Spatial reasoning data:
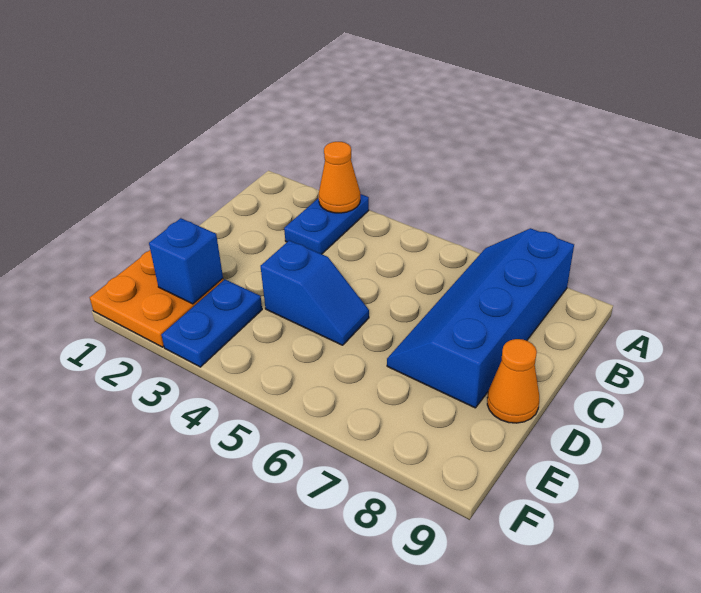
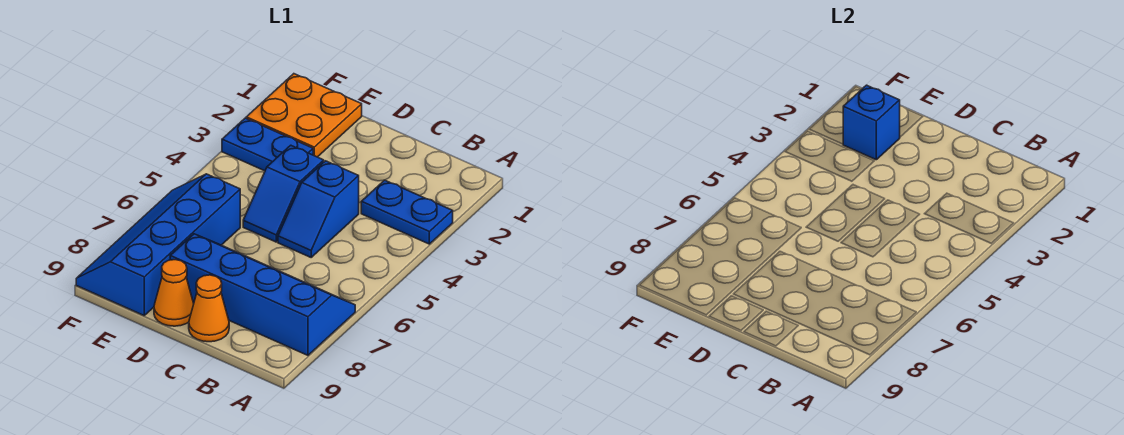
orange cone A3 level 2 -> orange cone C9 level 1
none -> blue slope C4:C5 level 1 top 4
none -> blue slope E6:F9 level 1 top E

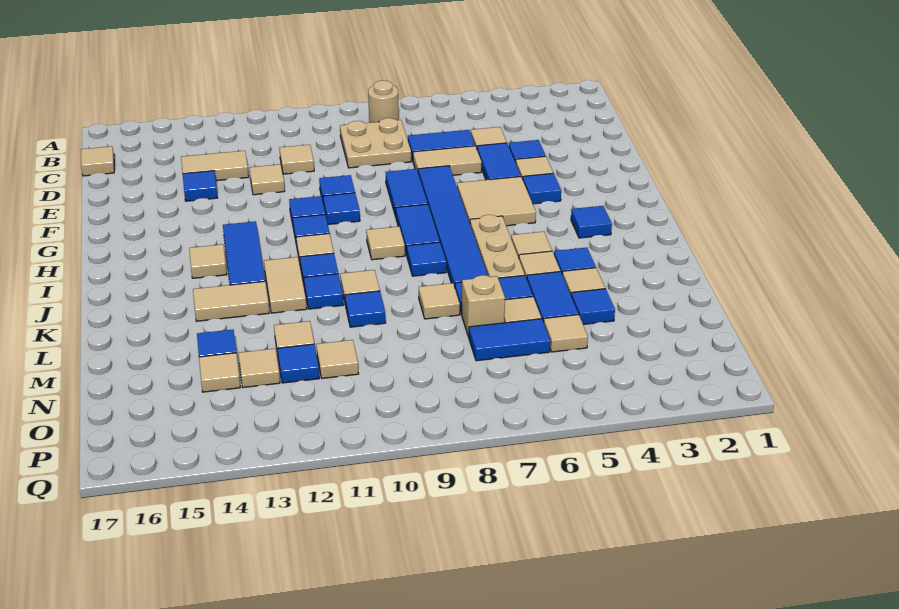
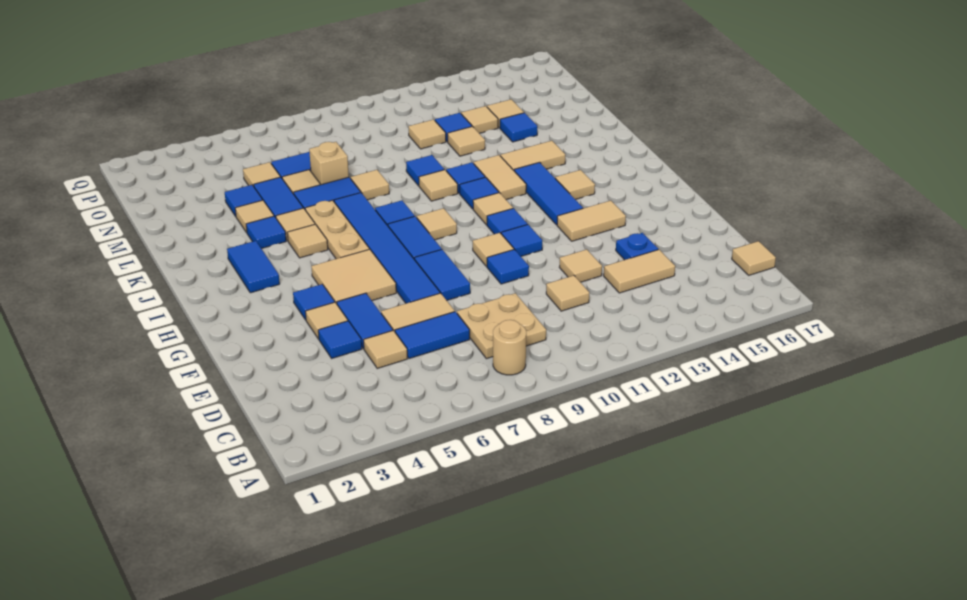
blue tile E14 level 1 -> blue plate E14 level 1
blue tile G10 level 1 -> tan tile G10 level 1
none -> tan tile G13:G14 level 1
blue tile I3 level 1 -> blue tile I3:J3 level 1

ABOUT THIS TASK – How many lines in the data above contain the string "slope"? Reply with only the number.

RESULT – 2